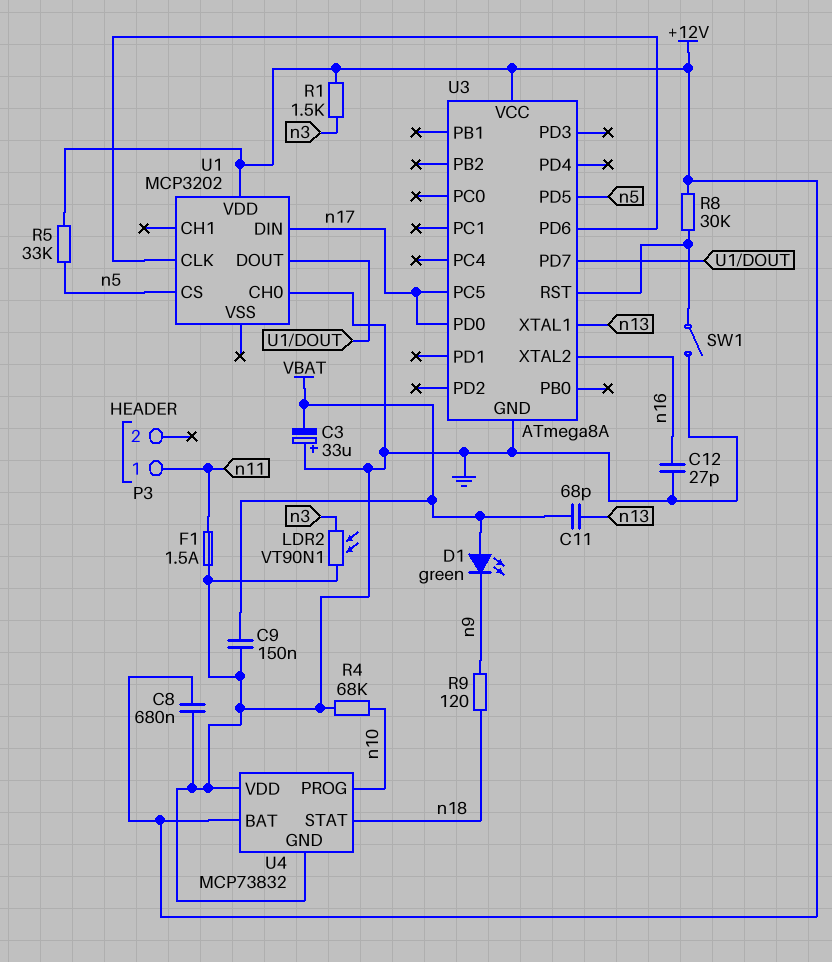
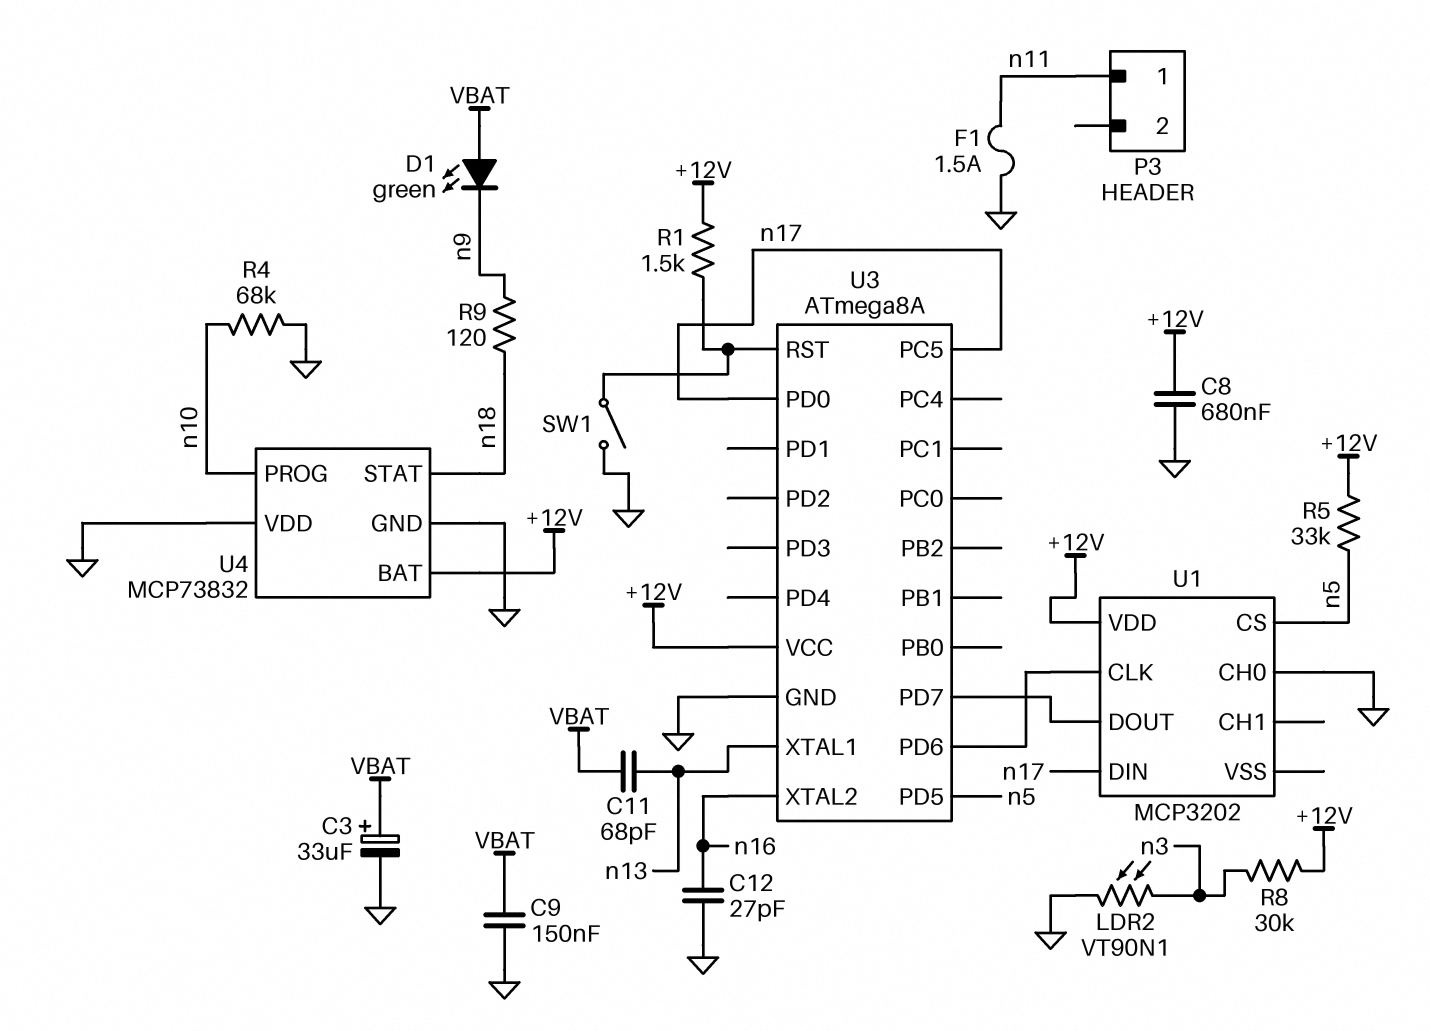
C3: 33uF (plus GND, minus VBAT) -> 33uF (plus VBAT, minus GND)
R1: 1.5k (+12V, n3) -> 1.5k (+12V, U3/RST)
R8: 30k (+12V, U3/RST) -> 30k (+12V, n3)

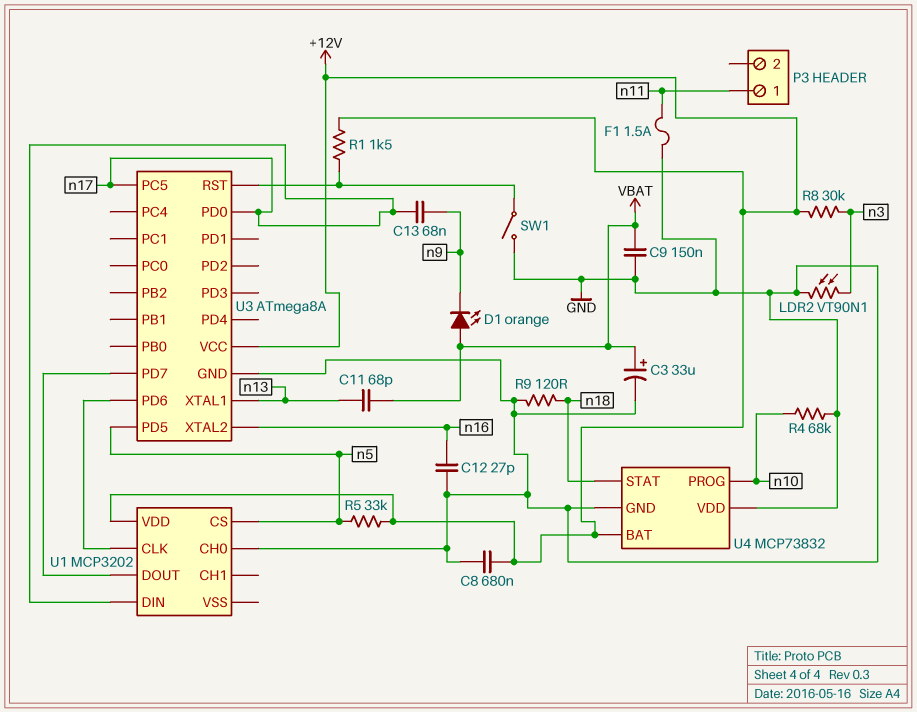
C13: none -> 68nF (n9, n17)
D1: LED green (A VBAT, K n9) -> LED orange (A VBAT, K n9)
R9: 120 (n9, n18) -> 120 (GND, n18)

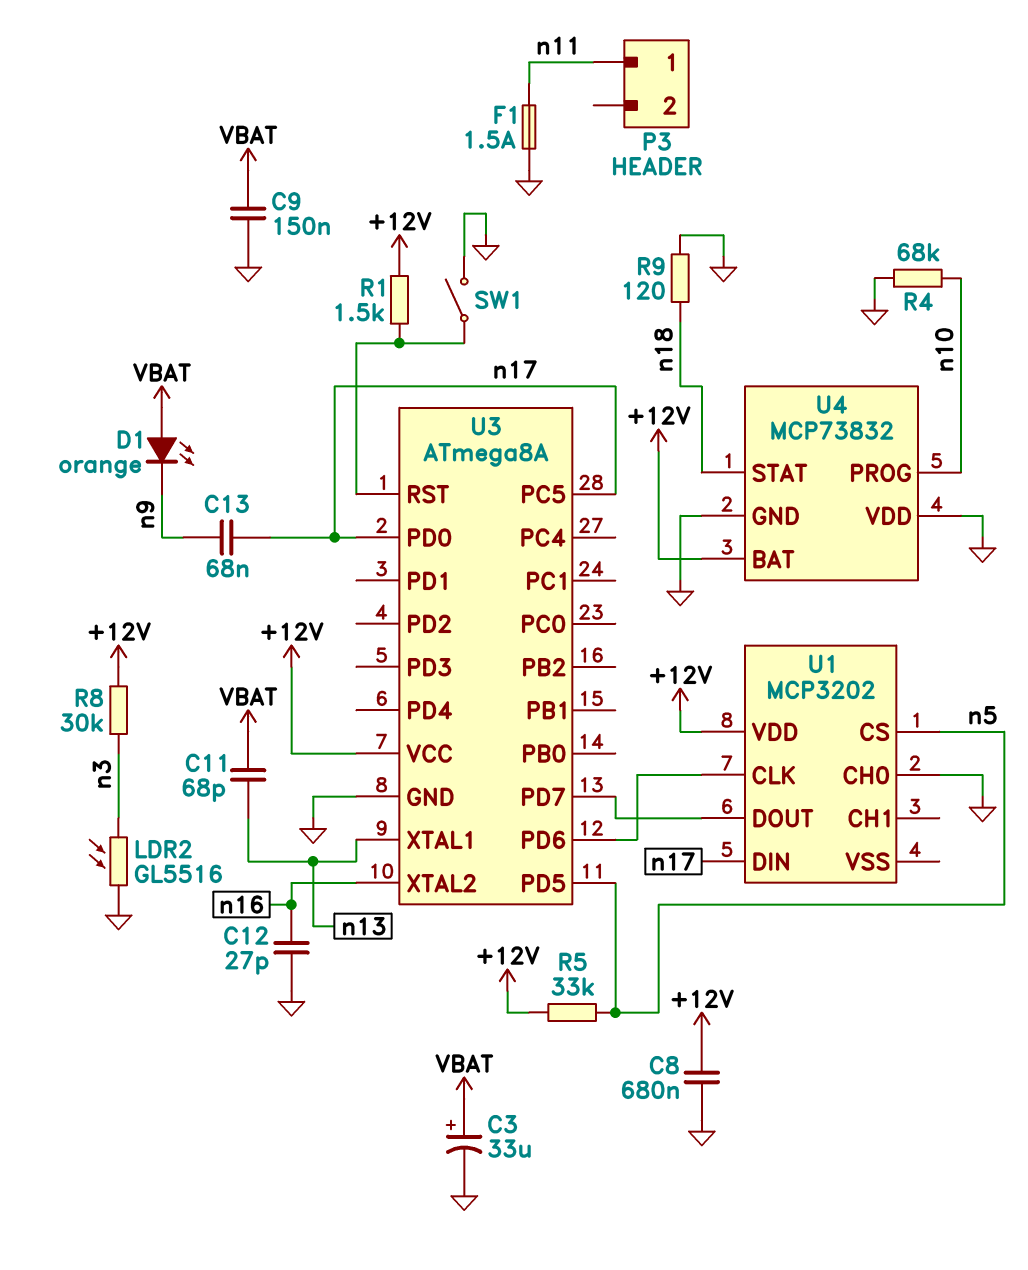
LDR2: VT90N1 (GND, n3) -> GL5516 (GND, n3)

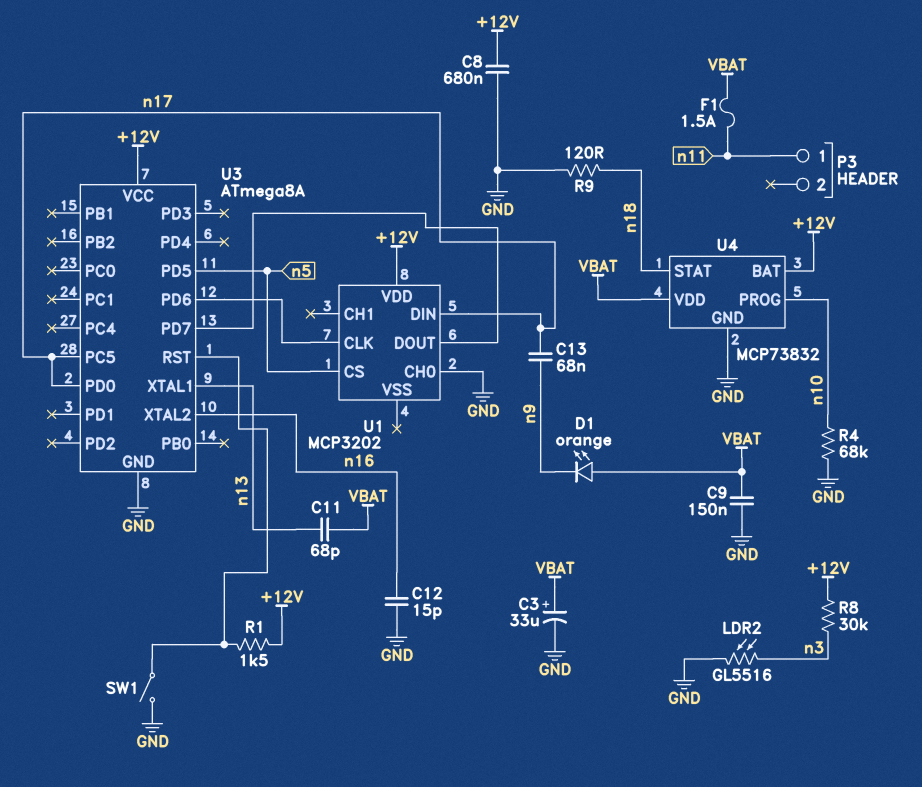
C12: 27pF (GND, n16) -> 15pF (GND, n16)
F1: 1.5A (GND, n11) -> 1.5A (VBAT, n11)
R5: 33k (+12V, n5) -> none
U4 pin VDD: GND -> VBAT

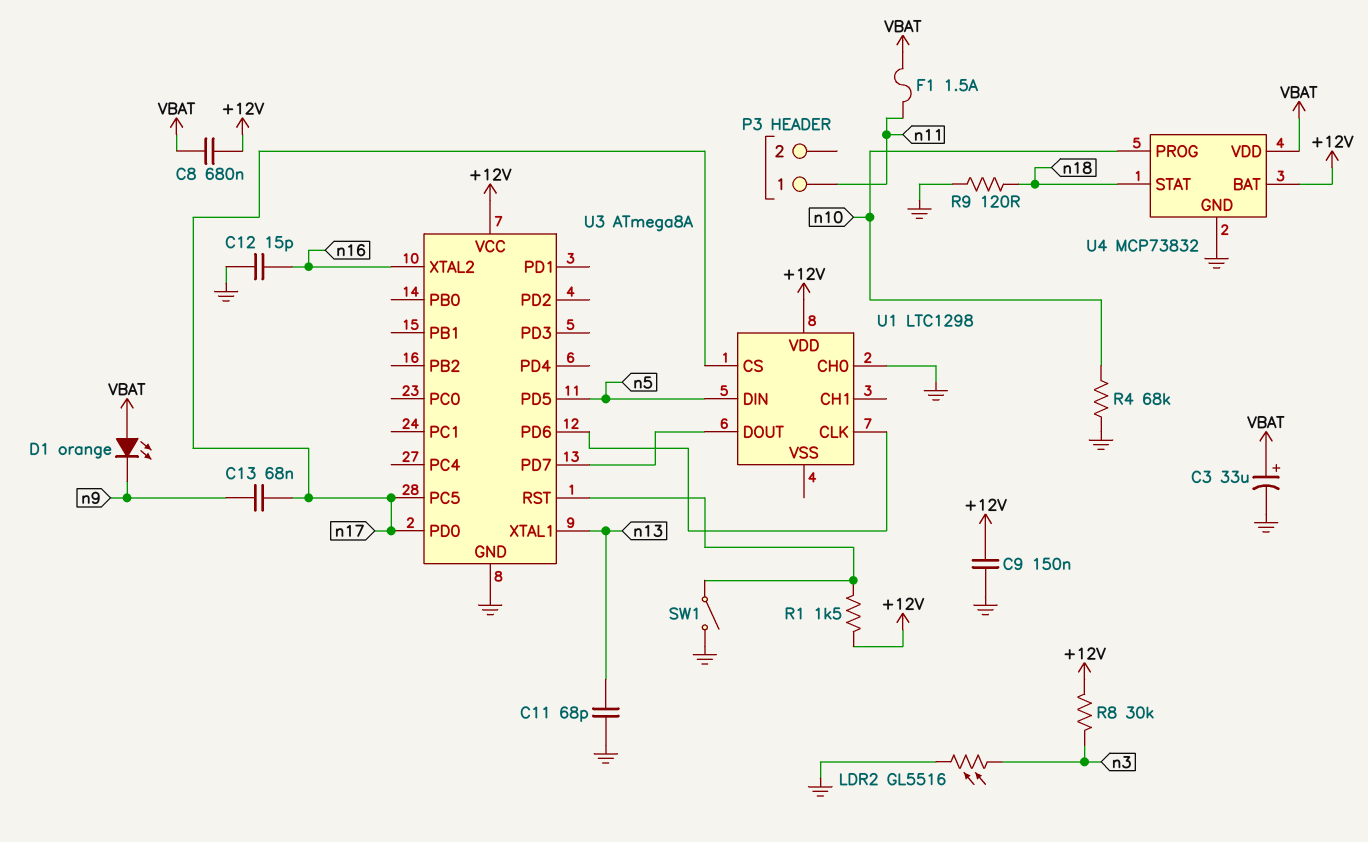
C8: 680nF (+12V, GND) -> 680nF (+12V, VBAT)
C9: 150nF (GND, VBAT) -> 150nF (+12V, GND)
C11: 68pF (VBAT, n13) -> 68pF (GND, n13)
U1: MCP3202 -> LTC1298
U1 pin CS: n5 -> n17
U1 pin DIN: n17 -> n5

|---|

#### WHAT THIS TASK INVOLVES:
Give an exact copy of the line containing "F1: 1.5A (GND, n11) -> 1.5A (VBAT, n11)" and every line after it through the end of the entries. Pictures are to be dropped.

#### WRITTEN ANSWER:
F1: 1.5A (GND, n11) -> 1.5A (VBAT, n11)
R5: 33k (+12V, n5) -> none
U4 pin VDD: GND -> VBAT

C8: 680nF (+12V, GND) -> 680nF (+12V, VBAT)
C9: 150nF (GND, VBAT) -> 150nF (+12V, GND)
C11: 68pF (VBAT, n13) -> 68pF (GND, n13)
U1: MCP3202 -> LTC1298
U1 pin CS: n5 -> n17
U1 pin DIN: n17 -> n5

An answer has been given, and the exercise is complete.